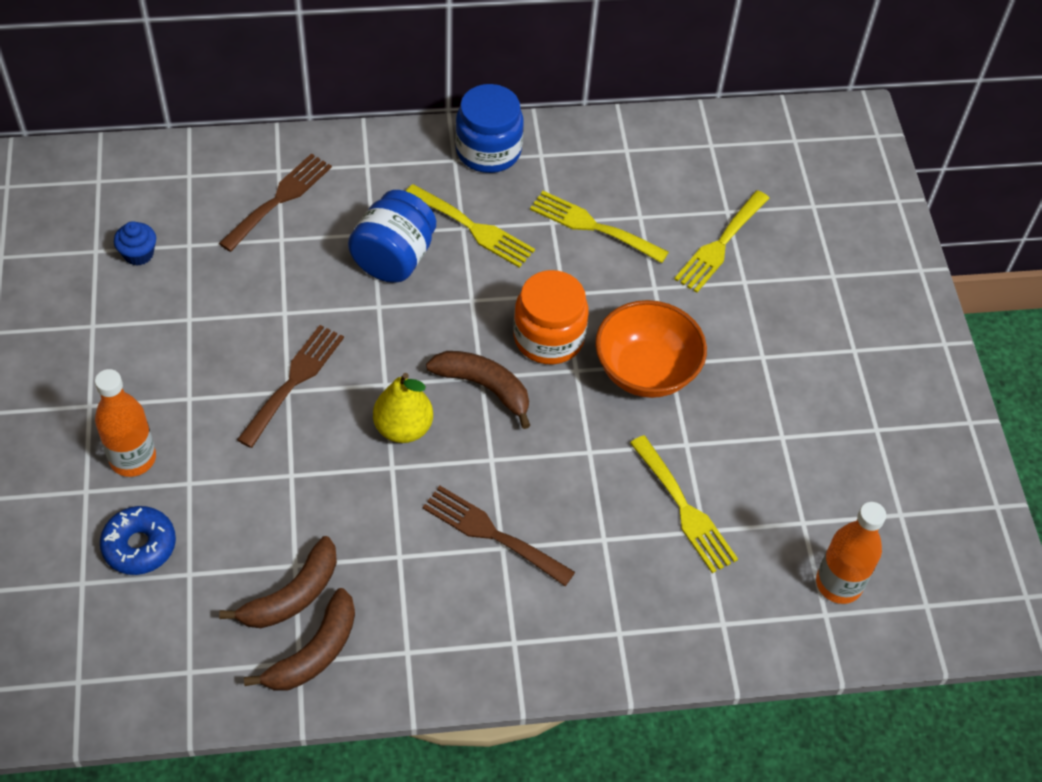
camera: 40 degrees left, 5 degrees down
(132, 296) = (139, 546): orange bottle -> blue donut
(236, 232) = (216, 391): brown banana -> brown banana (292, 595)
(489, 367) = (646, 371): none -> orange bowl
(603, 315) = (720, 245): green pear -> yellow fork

§ Assignment:
Reproduce exactly the final stretch of the listing, starting at the line that contains "(132, 296) = (139, 546): orange" and ending with the last line.

§ Answer to the problem:
(132, 296) = (139, 546): orange bottle -> blue donut
(236, 232) = (216, 391): brown banana -> brown banana (292, 595)
(489, 367) = (646, 371): none -> orange bowl
(603, 315) = (720, 245): green pear -> yellow fork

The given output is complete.